THE DATA —
==========
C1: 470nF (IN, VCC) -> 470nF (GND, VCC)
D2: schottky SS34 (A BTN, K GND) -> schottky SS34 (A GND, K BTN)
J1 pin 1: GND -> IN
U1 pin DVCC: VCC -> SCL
==========
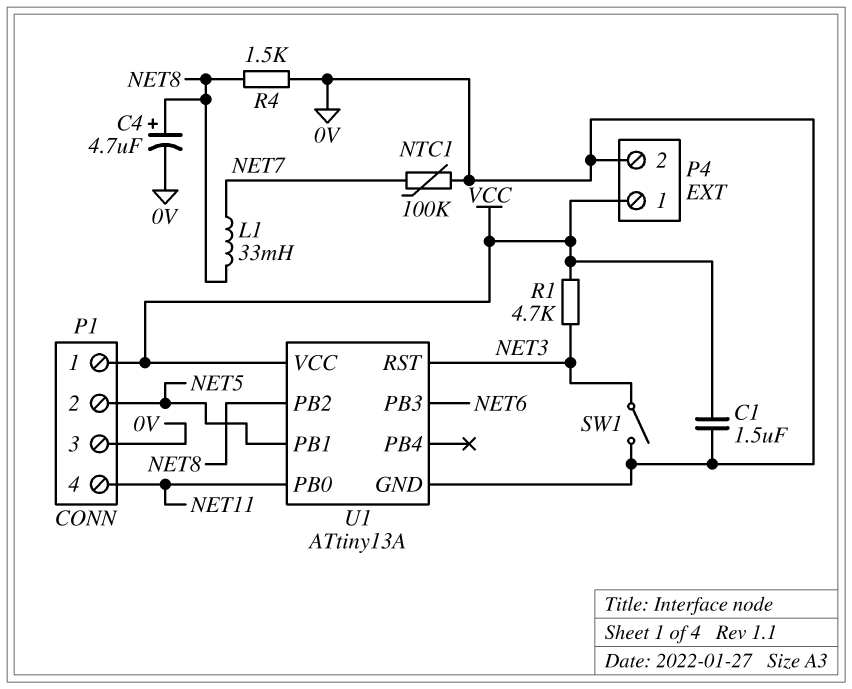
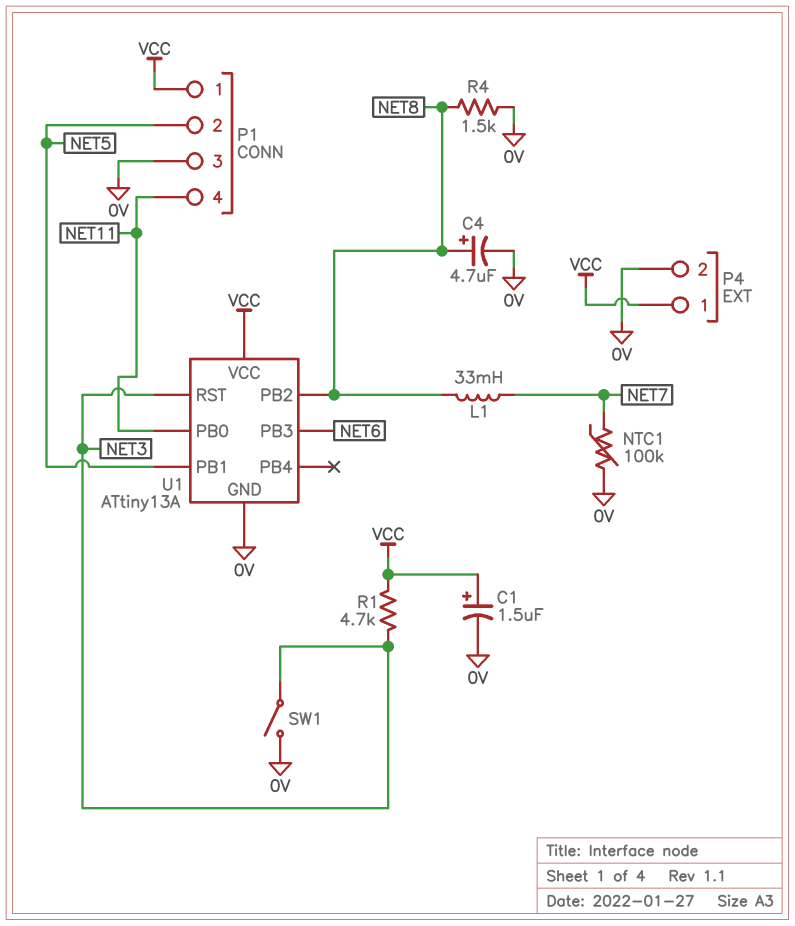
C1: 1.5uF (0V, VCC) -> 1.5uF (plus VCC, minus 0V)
==========
REQUIRED ACTION — Could you restate, word for word, the lines above from the one with "D2: schottky SS34" to the one with "U1 pin DVCC: VCC -> SCL", both included?

TASK RESULT —
D2: schottky SS34 (A BTN, K GND) -> schottky SS34 (A GND, K BTN)
J1 pin 1: GND -> IN
U1 pin DVCC: VCC -> SCL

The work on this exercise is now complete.